What is expected →
When you transcribe the records that follow, reproduce each line exactly as given.

Data records below:

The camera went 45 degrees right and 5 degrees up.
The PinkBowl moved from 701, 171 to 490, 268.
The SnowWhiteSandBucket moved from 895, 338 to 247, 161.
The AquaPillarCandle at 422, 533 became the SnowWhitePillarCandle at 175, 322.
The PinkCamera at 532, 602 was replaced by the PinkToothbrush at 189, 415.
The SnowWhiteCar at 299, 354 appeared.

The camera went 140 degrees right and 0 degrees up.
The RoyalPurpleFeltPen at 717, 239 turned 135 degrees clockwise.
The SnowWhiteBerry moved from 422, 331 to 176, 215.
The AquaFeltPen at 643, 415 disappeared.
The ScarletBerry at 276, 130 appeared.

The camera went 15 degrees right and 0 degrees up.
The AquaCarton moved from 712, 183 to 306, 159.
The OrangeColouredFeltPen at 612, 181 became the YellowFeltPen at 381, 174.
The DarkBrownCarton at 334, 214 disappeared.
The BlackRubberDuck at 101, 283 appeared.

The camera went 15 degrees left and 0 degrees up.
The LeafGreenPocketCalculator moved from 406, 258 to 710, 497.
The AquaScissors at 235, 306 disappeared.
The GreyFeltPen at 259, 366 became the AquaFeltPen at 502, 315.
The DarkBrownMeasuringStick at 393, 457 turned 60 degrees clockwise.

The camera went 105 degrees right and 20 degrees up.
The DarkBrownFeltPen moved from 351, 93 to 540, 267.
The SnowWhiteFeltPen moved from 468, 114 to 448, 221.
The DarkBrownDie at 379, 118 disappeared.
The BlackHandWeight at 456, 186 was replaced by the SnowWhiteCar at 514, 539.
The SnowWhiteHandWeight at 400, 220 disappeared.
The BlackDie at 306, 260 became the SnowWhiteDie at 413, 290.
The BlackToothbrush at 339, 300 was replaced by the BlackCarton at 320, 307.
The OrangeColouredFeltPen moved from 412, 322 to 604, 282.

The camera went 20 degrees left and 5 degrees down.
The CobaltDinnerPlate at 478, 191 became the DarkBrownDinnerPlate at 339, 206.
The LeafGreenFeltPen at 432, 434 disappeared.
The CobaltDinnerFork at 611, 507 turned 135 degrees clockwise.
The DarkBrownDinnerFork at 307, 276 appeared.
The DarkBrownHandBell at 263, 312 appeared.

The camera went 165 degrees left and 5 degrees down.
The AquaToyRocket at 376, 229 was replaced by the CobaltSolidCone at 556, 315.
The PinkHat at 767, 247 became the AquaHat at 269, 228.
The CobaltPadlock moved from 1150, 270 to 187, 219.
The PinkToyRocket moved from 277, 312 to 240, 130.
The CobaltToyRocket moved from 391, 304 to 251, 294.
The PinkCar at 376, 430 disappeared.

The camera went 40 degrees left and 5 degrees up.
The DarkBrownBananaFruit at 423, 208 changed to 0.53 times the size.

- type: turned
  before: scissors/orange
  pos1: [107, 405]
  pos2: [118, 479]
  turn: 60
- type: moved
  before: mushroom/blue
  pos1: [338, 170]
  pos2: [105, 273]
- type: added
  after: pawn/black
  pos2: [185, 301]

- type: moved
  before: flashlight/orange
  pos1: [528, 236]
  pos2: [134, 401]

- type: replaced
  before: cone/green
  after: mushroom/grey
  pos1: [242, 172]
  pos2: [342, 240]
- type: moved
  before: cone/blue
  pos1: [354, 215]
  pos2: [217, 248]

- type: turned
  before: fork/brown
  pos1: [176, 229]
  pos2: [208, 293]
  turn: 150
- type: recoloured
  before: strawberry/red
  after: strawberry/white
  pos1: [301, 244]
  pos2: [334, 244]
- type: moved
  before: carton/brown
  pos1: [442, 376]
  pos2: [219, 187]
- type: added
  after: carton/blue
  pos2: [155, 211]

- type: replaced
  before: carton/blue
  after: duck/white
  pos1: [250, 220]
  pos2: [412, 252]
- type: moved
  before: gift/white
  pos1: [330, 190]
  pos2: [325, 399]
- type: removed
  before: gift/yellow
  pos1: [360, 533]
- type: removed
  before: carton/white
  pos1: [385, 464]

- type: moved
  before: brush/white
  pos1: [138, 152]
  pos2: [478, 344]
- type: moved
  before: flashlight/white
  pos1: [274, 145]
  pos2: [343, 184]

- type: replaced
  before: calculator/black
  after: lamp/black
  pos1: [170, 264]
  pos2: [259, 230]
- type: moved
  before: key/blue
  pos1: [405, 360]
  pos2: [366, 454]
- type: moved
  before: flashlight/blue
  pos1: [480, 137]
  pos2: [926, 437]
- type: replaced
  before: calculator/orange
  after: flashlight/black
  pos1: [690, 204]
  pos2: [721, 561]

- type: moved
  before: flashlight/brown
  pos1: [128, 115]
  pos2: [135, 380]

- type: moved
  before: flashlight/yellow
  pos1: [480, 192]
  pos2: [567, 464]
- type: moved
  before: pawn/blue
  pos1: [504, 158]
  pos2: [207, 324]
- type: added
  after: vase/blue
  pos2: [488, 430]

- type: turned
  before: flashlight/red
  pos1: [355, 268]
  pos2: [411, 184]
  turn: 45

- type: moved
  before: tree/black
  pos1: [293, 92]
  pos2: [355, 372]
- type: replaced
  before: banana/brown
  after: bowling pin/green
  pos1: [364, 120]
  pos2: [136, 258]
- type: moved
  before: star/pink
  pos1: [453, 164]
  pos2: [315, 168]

End of Data records.

Result of this task →
The camera went 45 degrees right and 5 degrees up.
The PinkBowl moved from 701, 171 to 490, 268.
The SnowWhiteSandBucket moved from 895, 338 to 247, 161.
The AquaPillarCandle at 422, 533 became the SnowWhitePillarCandle at 175, 322.
The PinkCamera at 532, 602 was replaced by the PinkToothbrush at 189, 415.
The SnowWhiteCar at 299, 354 appeared.

The camera went 140 degrees right and 0 degrees up.
The RoyalPurpleFeltPen at 717, 239 turned 135 degrees clockwise.
The SnowWhiteBerry moved from 422, 331 to 176, 215.
The AquaFeltPen at 643, 415 disappeared.
The ScarletBerry at 276, 130 appeared.

The camera went 15 degrees right and 0 degrees up.
The AquaCarton moved from 712, 183 to 306, 159.
The OrangeColouredFeltPen at 612, 181 became the YellowFeltPen at 381, 174.
The DarkBrownCarton at 334, 214 disappeared.
The BlackRubberDuck at 101, 283 appeared.

The camera went 15 degrees left and 0 degrees up.
The LeafGreenPocketCalculator moved from 406, 258 to 710, 497.
The AquaScissors at 235, 306 disappeared.
The GreyFeltPen at 259, 366 became the AquaFeltPen at 502, 315.
The DarkBrownMeasuringStick at 393, 457 turned 60 degrees clockwise.

The camera went 105 degrees right and 20 degrees up.
The DarkBrownFeltPen moved from 351, 93 to 540, 267.
The SnowWhiteFeltPen moved from 468, 114 to 448, 221.
The DarkBrownDie at 379, 118 disappeared.
The BlackHandWeight at 456, 186 was replaced by the SnowWhiteCar at 514, 539.
The SnowWhiteHandWeight at 400, 220 disappeared.
The BlackDie at 306, 260 became the SnowWhiteDie at 413, 290.
The BlackToothbrush at 339, 300 was replaced by the BlackCarton at 320, 307.
The OrangeColouredFeltPen moved from 412, 322 to 604, 282.

The camera went 20 degrees left and 5 degrees down.
The CobaltDinnerPlate at 478, 191 became the DarkBrownDinnerPlate at 339, 206.
The LeafGreenFeltPen at 432, 434 disappeared.
The CobaltDinnerFork at 611, 507 turned 135 degrees clockwise.
The DarkBrownDinnerFork at 307, 276 appeared.
The DarkBrownHandBell at 263, 312 appeared.

The camera went 165 degrees left and 5 degrees down.
The AquaToyRocket at 376, 229 was replaced by the CobaltSolidCone at 556, 315.
The PinkHat at 767, 247 became the AquaHat at 269, 228.
The CobaltPadlock moved from 1150, 270 to 187, 219.
The PinkToyRocket moved from 277, 312 to 240, 130.
The CobaltToyRocket moved from 391, 304 to 251, 294.
The PinkCar at 376, 430 disappeared.

The camera went 40 degrees left and 5 degrees up.
The DarkBrownBananaFruit at 423, 208 changed to 0.53 times the size.

- type: turned
  before: scissors/orange
  pos1: [107, 405]
  pos2: [118, 479]
  turn: 60
- type: moved
  before: mushroom/blue
  pos1: [338, 170]
  pos2: [105, 273]
- type: added
  after: pawn/black
  pos2: [185, 301]

- type: moved
  before: flashlight/orange
  pos1: [528, 236]
  pos2: [134, 401]

- type: replaced
  before: cone/green
  after: mushroom/grey
  pos1: [242, 172]
  pos2: [342, 240]
- type: moved
  before: cone/blue
  pos1: [354, 215]
  pos2: [217, 248]

- type: turned
  before: fork/brown
  pos1: [176, 229]
  pos2: [208, 293]
  turn: 150
- type: recoloured
  before: strawberry/red
  after: strawberry/white
  pos1: [301, 244]
  pos2: [334, 244]
- type: moved
  before: carton/brown
  pos1: [442, 376]
  pos2: [219, 187]
- type: added
  after: carton/blue
  pos2: [155, 211]

- type: replaced
  before: carton/blue
  after: duck/white
  pos1: [250, 220]
  pos2: [412, 252]
- type: moved
  before: gift/white
  pos1: [330, 190]
  pos2: [325, 399]
- type: removed
  before: gift/yellow
  pos1: [360, 533]
- type: removed
  before: carton/white
  pos1: [385, 464]

- type: moved
  before: brush/white
  pos1: [138, 152]
  pos2: [478, 344]
- type: moved
  before: flashlight/white
  pos1: [274, 145]
  pos2: [343, 184]

- type: replaced
  before: calculator/black
  after: lamp/black
  pos1: [170, 264]
  pos2: [259, 230]
- type: moved
  before: key/blue
  pos1: [405, 360]
  pos2: [366, 454]
- type: moved
  before: flashlight/blue
  pos1: [480, 137]
  pos2: [926, 437]
- type: replaced
  before: calculator/orange
  after: flashlight/black
  pos1: [690, 204]
  pos2: [721, 561]

- type: moved
  before: flashlight/brown
  pos1: [128, 115]
  pos2: [135, 380]

- type: moved
  before: flashlight/yellow
  pos1: [480, 192]
  pos2: [567, 464]
- type: moved
  before: pawn/blue
  pos1: [504, 158]
  pos2: [207, 324]
- type: added
  after: vase/blue
  pos2: [488, 430]

- type: turned
  before: flashlight/red
  pos1: [355, 268]
  pos2: [411, 184]
  turn: 45

- type: moved
  before: tree/black
  pos1: [293, 92]
  pos2: [355, 372]
- type: replaced
  before: banana/brown
  after: bowling pin/green
  pos1: [364, 120]
  pos2: [136, 258]
- type: moved
  before: star/pink
  pos1: [453, 164]
  pos2: [315, 168]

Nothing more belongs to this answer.